## Task item
Would you return the lines that run from the start of the data below to the line with "The Brille/gelb moved", both included, exactly as written and without pictures?

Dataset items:
————
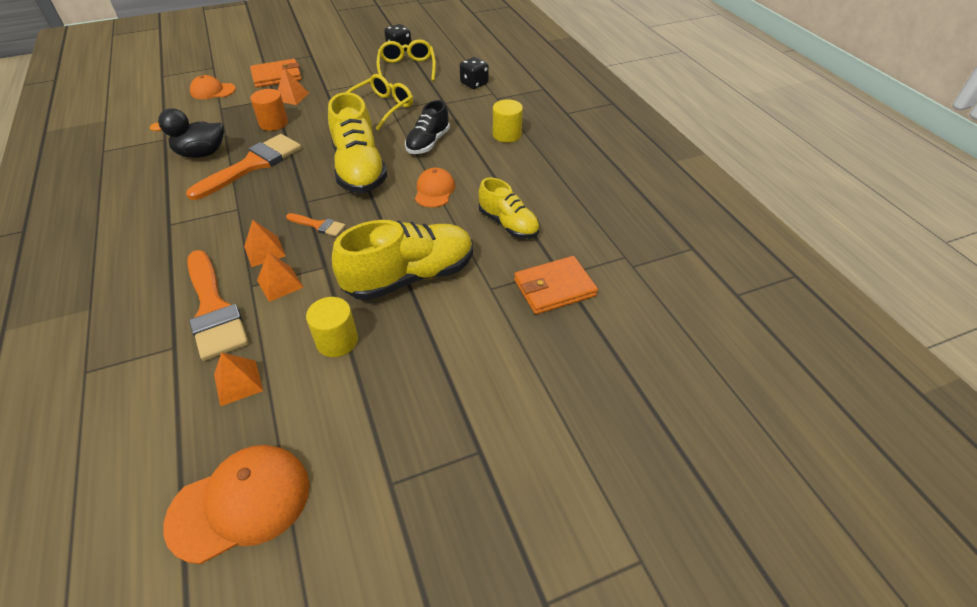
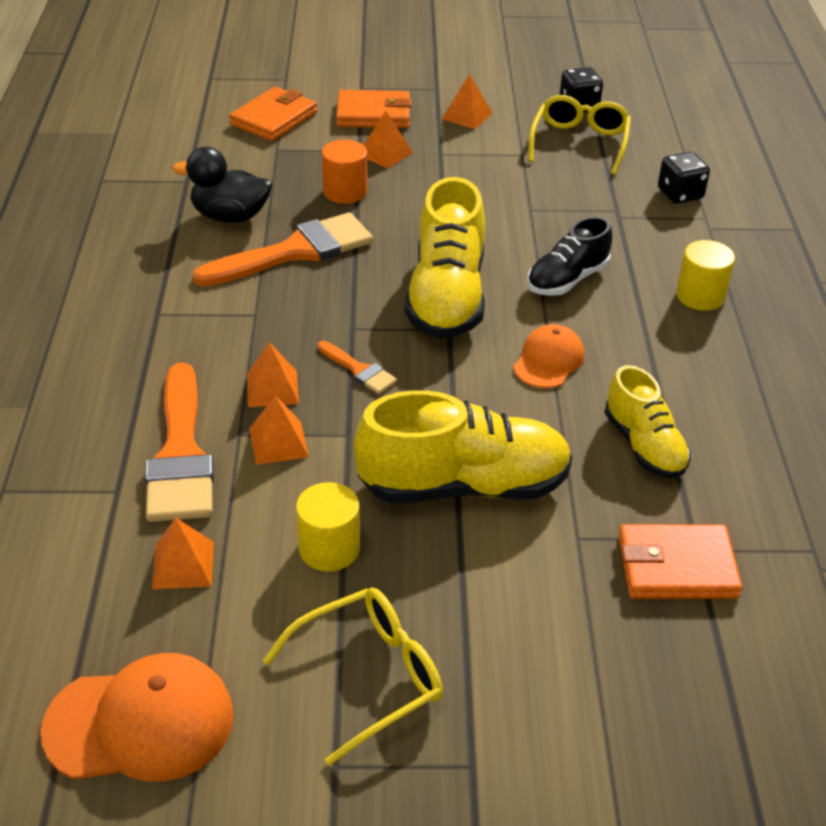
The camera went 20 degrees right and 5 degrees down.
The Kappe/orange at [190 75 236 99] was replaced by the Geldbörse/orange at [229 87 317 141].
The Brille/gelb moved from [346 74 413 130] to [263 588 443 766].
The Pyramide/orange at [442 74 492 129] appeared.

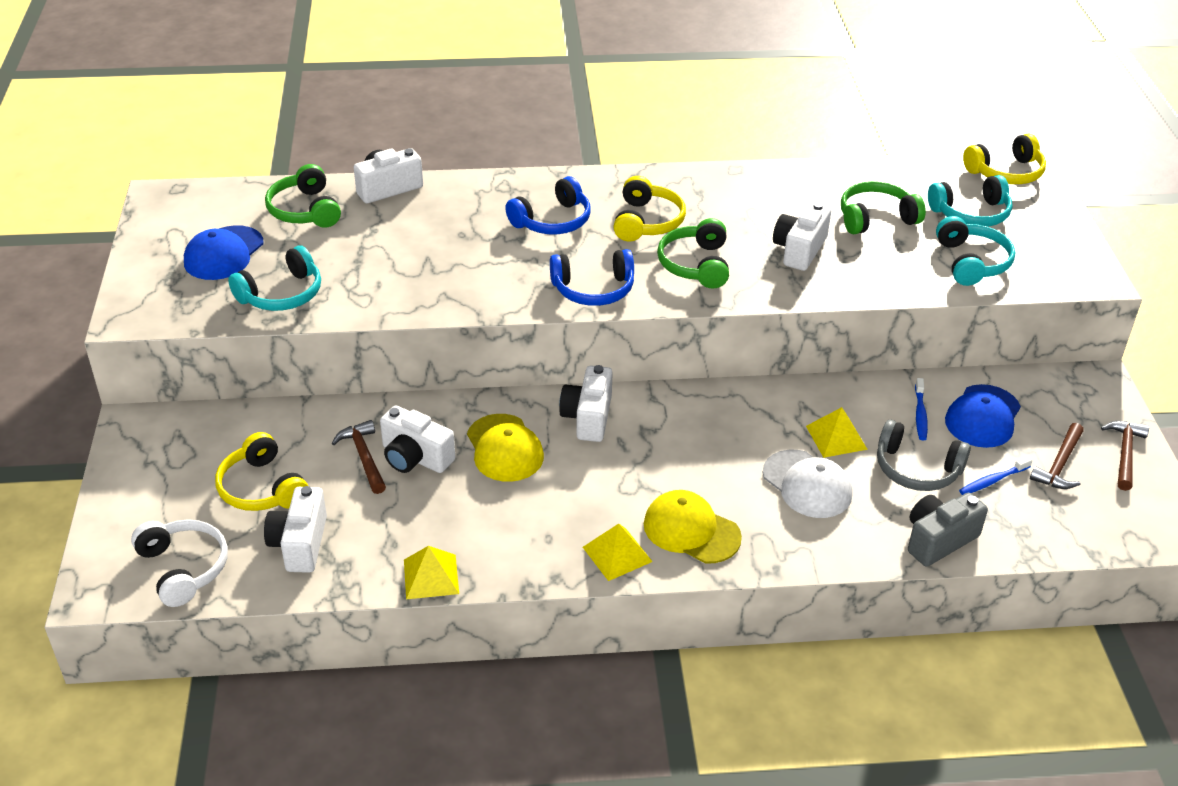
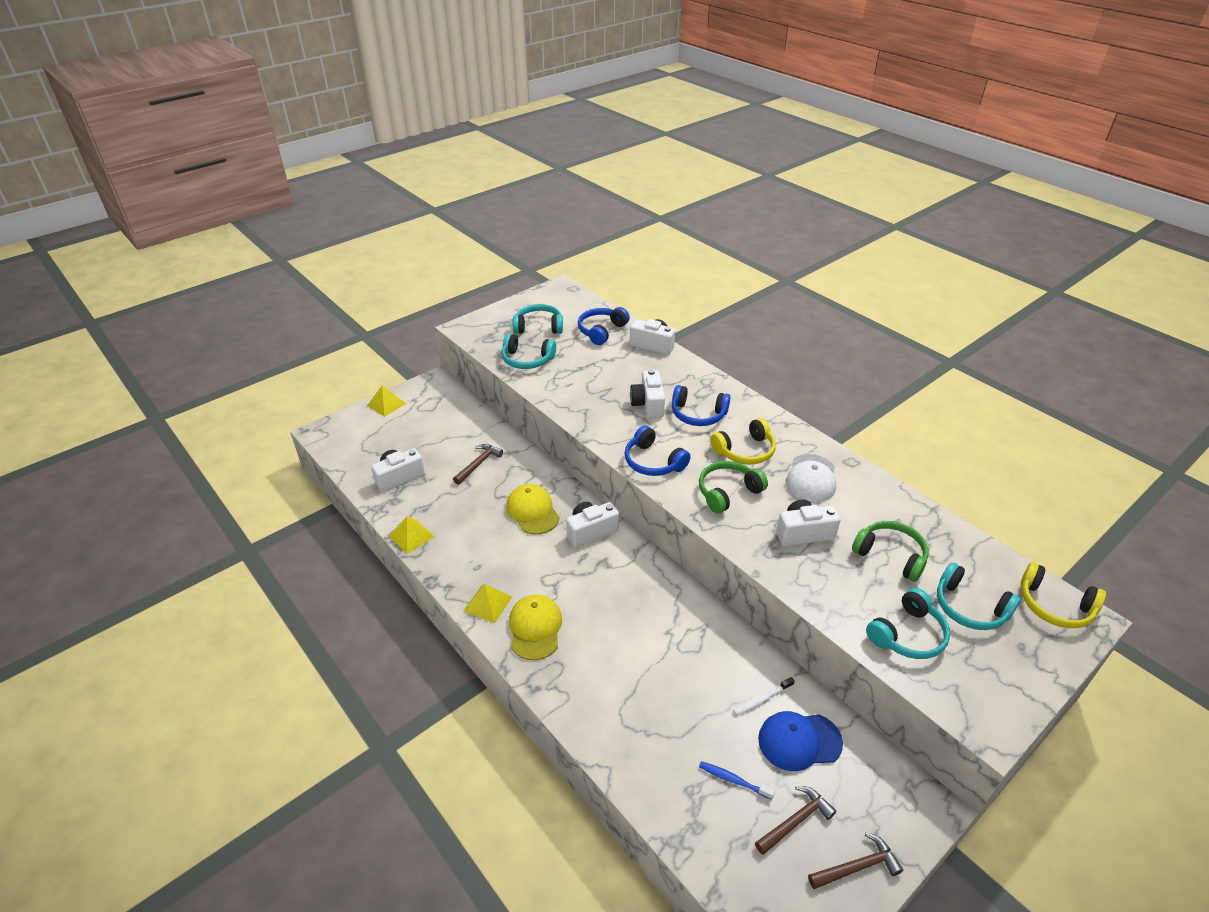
The camera went 55 degrees right and 0 degrees up.
The Kopfhörer/weiß at [131 519 228 607] disappeared.
The Kappe/blau at [184 225 263 280] was replaced by the Kopfhörer/türkis at [513 304 563 334].
The Kopfhörer/gelb at [215 432 308 511] disappeared.
The Kopfhörer/grün at [265 164 341 228] became the Kopfhörer/blau at [578 307 630 345].
The Kamera/weiß moved from [380 405 455 473] to [630 369 665 418].
The Kappe/gelb at [467 414 544 482] turned 120 degrees clockwise.
The Kappe/weiß moved from [763 450 852 518] to [786 454 836 502].
The Pyramide/gelb moved from [806 407 868 458] to [367 386 406 417].
The Kopfhörer/grau at [877 420 971 491] disappeared.
The Kamera/grau at [908 493 988 567] disappeared.
The Zahnbürste/blau at [915 378 928 440] became the Zahnbürste/weiß at [733 677 795 715].
The Hammer/braun at [1030 423 1084 489] turned 150 degrees clockwise.

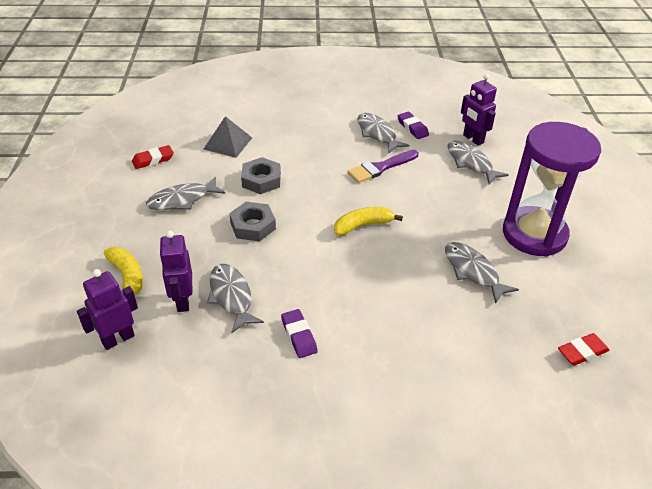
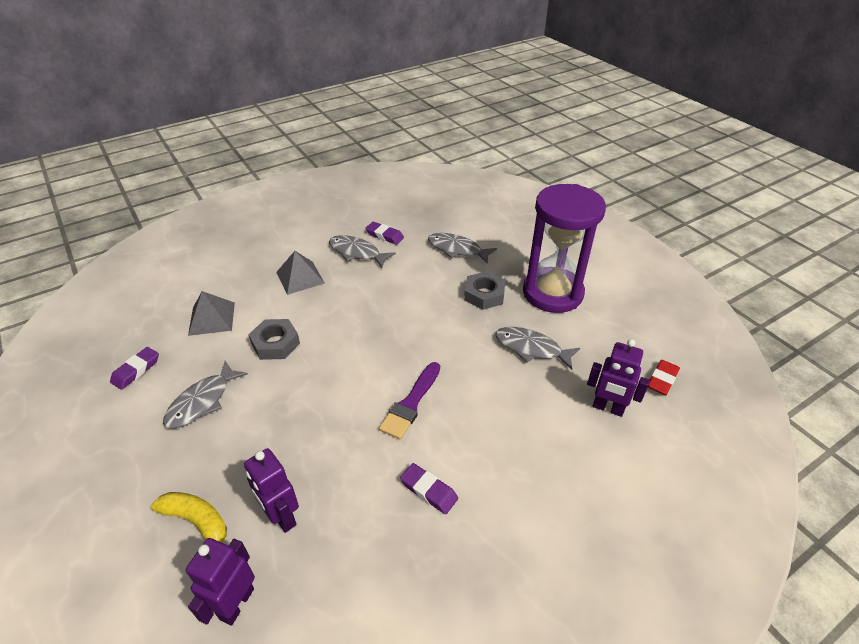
The camera went 30 degrees left and 0 degrees up.
The Radiergummi/rot at [132 145 174 169] became the Radiergummi/lila at [110 347 159 390].
The Fisch/grau at [207 264 264 333] disappeared.
The Sechskantmutter/grau moved from [229 202 276 241] to [464 271 505 310].
The Banane/gelb at [334 207 403 235] disappeared.
The Pinsel/lila moved from [348 150 419 183] to [379 362 440 439].
The Roboter/lila moved from [461 74 497 146] to [587 339 650 417].
The Pyramide/grau at [276 251 325 295] appeared.

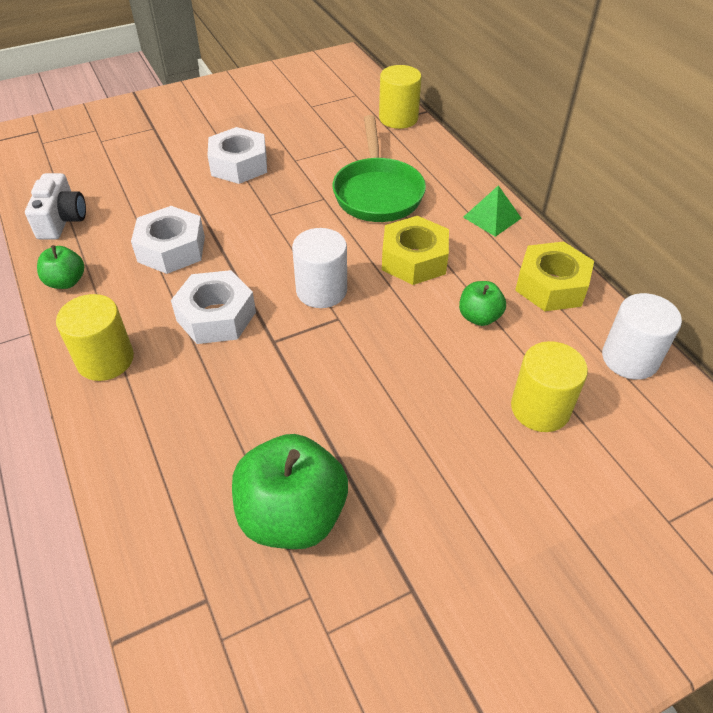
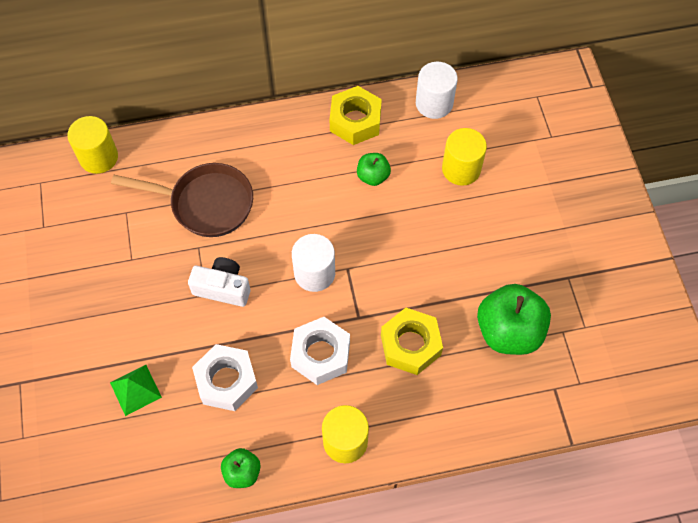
The camera went 75 degrees left and 15 degrees up.
The Kamera/weiß moved from [25 173 86 239] to [188 257 250 307].
The Sechskantmutter/weiß at [207 127 267 184] disappeared.
The Pfanne/grün at [332 115 426 222] became the Pfanne/braun at [111 163 253 237].
The Sechskantmutter/gelb moved from [382 216 449 285] to [381 308 443 375].
The Pyramide/grün moved from [463 185 521 237] to [110 365 162 416].

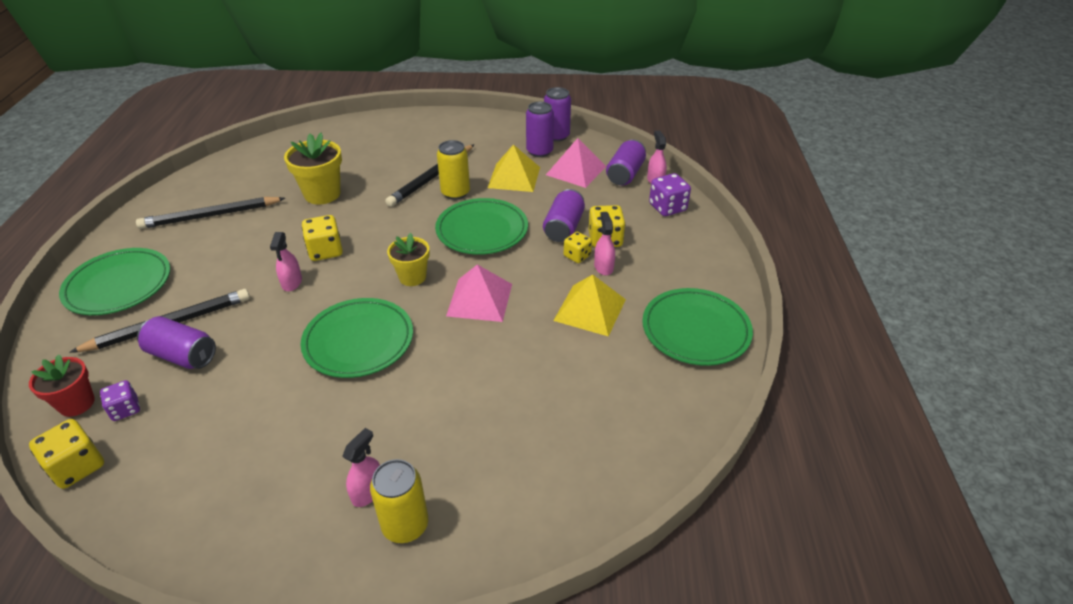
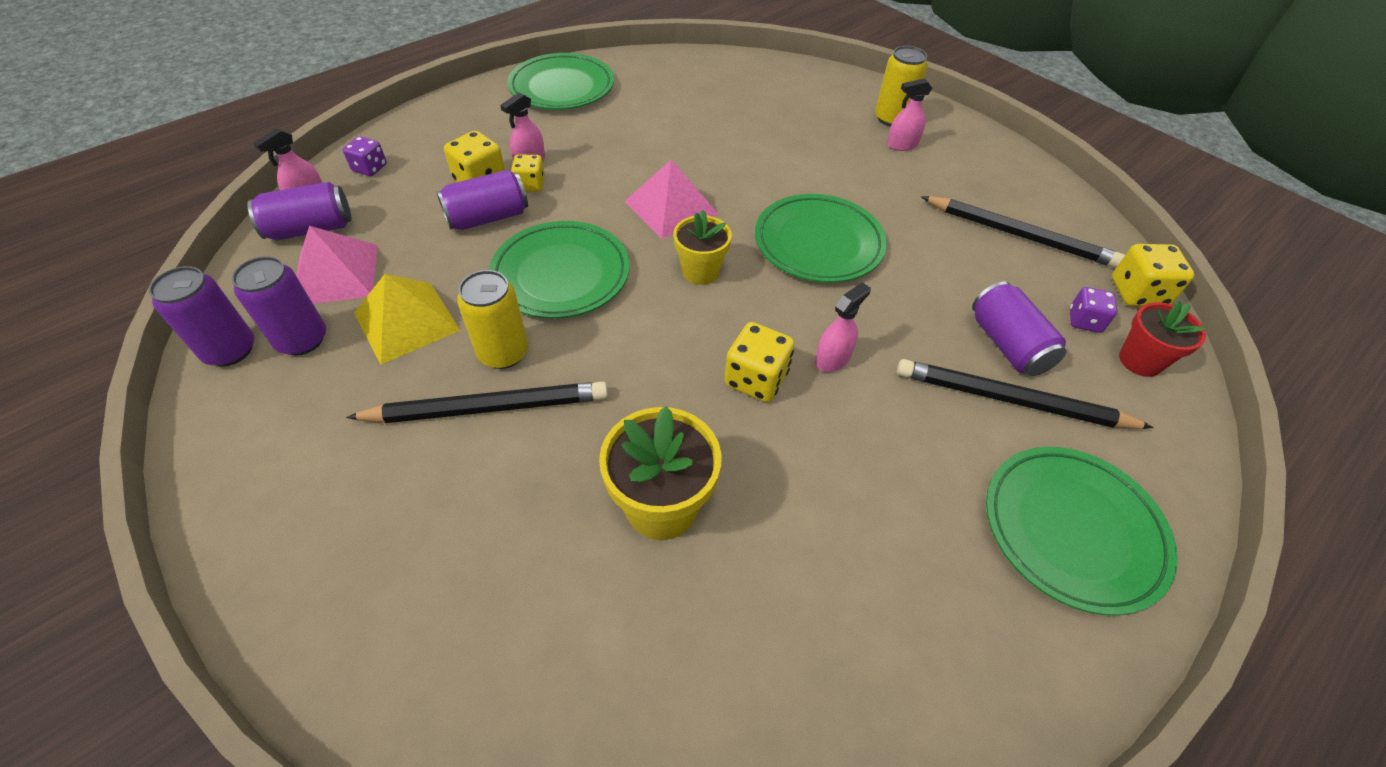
The camera went 135 degrees left and 10 degrees up.
The Bleistift/schwarz moved from [136 197 285 229] to [921 196 1125 268].
The Pyramide/gelb at [553 274 626 337] disappeared.
The Spielwürfel/lila at [649 173 691 216] changed to 0.66 times the size.

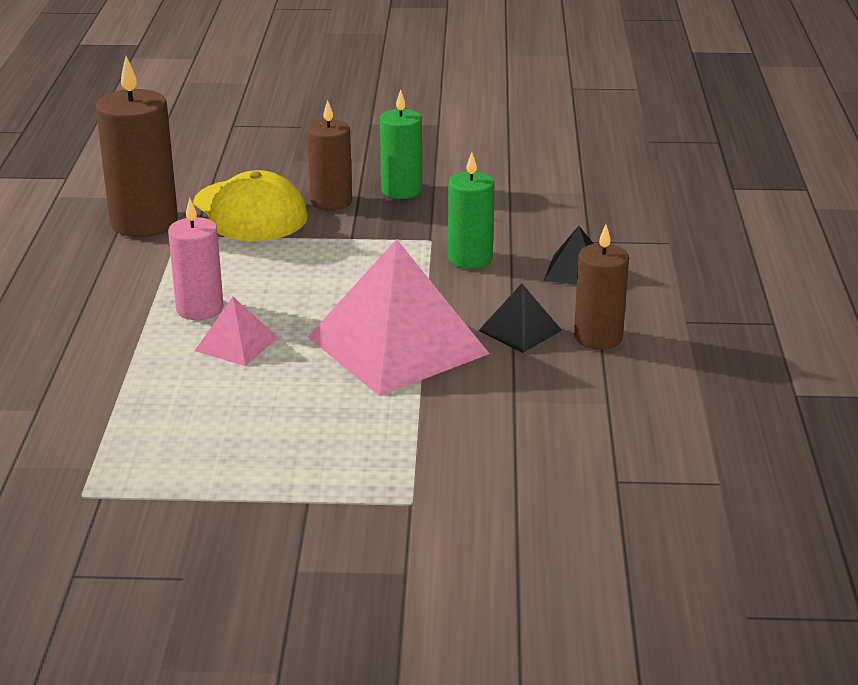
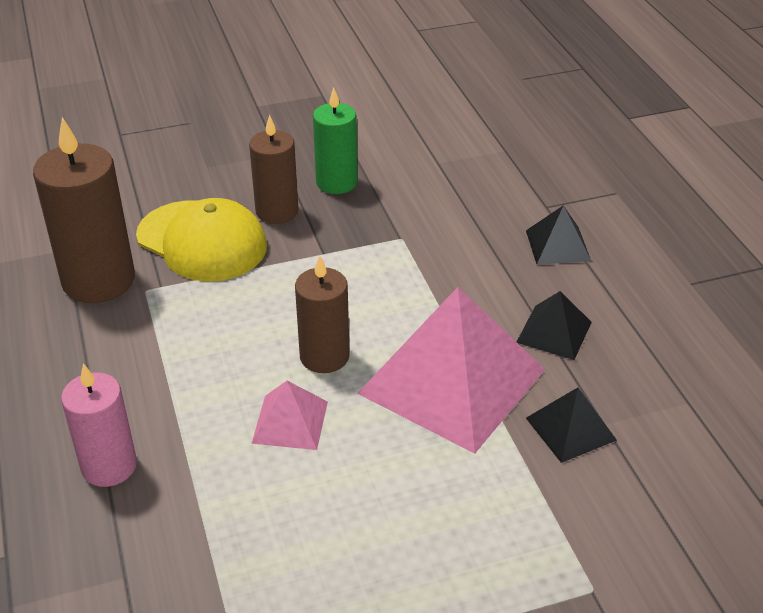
The camera went 20 degrees left and 10 degrees up.
The Kerze/rosa moved from [168 198 224 320] to [61 363 137 487].
The Kerze/grün at [448 152 495 269] disappeared.
The Kerze/braun moved from [574 224 629 349] to [295 255 350 373].
The Pyramide/schwarz at [526 387 617 463] appeared.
————
## Result of the task
The camera went 20 degrees right and 5 degrees down.
The Kappe/orange at [190 75 236 99] was replaced by the Geldbörse/orange at [229 87 317 141].
The Brille/gelb moved from [346 74 413 130] to [263 588 443 766].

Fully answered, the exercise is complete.